--- Your assignment ---
Output the data that follows exactly, line for line.

(Dataset entries)

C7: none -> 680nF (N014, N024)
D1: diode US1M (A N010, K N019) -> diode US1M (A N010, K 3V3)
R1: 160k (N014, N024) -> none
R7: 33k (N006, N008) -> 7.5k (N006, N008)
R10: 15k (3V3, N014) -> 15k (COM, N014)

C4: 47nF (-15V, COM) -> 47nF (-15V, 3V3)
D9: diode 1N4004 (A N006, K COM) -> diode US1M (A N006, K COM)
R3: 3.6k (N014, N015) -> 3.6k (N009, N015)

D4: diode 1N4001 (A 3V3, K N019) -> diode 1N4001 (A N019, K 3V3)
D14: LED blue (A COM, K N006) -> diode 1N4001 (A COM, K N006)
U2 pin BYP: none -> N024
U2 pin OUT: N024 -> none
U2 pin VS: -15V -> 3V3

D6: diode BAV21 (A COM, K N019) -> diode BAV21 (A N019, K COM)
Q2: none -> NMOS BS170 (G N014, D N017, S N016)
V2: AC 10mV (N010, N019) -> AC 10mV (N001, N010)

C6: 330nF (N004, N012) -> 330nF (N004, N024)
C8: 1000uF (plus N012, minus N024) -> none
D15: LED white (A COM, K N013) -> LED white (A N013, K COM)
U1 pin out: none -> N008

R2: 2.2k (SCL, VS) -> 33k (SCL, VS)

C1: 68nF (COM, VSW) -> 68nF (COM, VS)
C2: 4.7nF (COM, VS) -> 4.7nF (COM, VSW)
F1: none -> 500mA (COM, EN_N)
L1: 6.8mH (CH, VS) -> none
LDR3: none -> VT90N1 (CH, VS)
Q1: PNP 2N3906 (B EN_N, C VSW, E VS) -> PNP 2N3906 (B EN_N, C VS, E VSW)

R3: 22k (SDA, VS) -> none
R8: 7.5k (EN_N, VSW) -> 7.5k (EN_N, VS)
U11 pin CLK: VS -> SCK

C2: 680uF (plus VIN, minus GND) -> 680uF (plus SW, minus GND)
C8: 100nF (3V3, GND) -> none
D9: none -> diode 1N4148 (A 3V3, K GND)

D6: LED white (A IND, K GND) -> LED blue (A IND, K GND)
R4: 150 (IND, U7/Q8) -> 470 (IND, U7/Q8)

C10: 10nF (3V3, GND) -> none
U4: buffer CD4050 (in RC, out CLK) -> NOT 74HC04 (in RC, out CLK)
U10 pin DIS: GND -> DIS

--- Task response ---
C7: none -> 680nF (N014, N024)
D1: diode US1M (A N010, K N019) -> diode US1M (A N010, K 3V3)
R1: 160k (N014, N024) -> none
R7: 33k (N006, N008) -> 7.5k (N006, N008)
R10: 15k (3V3, N014) -> 15k (COM, N014)

C4: 47nF (-15V, COM) -> 47nF (-15V, 3V3)
D9: diode 1N4004 (A N006, K COM) -> diode US1M (A N006, K COM)
R3: 3.6k (N014, N015) -> 3.6k (N009, N015)

D4: diode 1N4001 (A 3V3, K N019) -> diode 1N4001 (A N019, K 3V3)
D14: LED blue (A COM, K N006) -> diode 1N4001 (A COM, K N006)
U2 pin BYP: none -> N024
U2 pin OUT: N024 -> none
U2 pin VS: -15V -> 3V3

D6: diode BAV21 (A COM, K N019) -> diode BAV21 (A N019, K COM)
Q2: none -> NMOS BS170 (G N014, D N017, S N016)
V2: AC 10mV (N010, N019) -> AC 10mV (N001, N010)

C6: 330nF (N004, N012) -> 330nF (N004, N024)
C8: 1000uF (plus N012, minus N024) -> none
D15: LED white (A COM, K N013) -> LED white (A N013, K COM)
U1 pin out: none -> N008

R2: 2.2k (SCL, VS) -> 33k (SCL, VS)

C1: 68nF (COM, VSW) -> 68nF (COM, VS)
C2: 4.7nF (COM, VS) -> 4.7nF (COM, VSW)
F1: none -> 500mA (COM, EN_N)
L1: 6.8mH (CH, VS) -> none
LDR3: none -> VT90N1 (CH, VS)
Q1: PNP 2N3906 (B EN_N, C VSW, E VS) -> PNP 2N3906 (B EN_N, C VS, E VSW)

R3: 22k (SDA, VS) -> none
R8: 7.5k (EN_N, VSW) -> 7.5k (EN_N, VS)
U11 pin CLK: VS -> SCK

C2: 680uF (plus VIN, minus GND) -> 680uF (plus SW, minus GND)
C8: 100nF (3V3, GND) -> none
D9: none -> diode 1N4148 (A 3V3, K GND)

D6: LED white (A IND, K GND) -> LED blue (A IND, K GND)
R4: 150 (IND, U7/Q8) -> 470 (IND, U7/Q8)

C10: 10nF (3V3, GND) -> none
U4: buffer CD4050 (in RC, out CLK) -> NOT 74HC04 (in RC, out CLK)
U10 pin DIS: GND -> DIS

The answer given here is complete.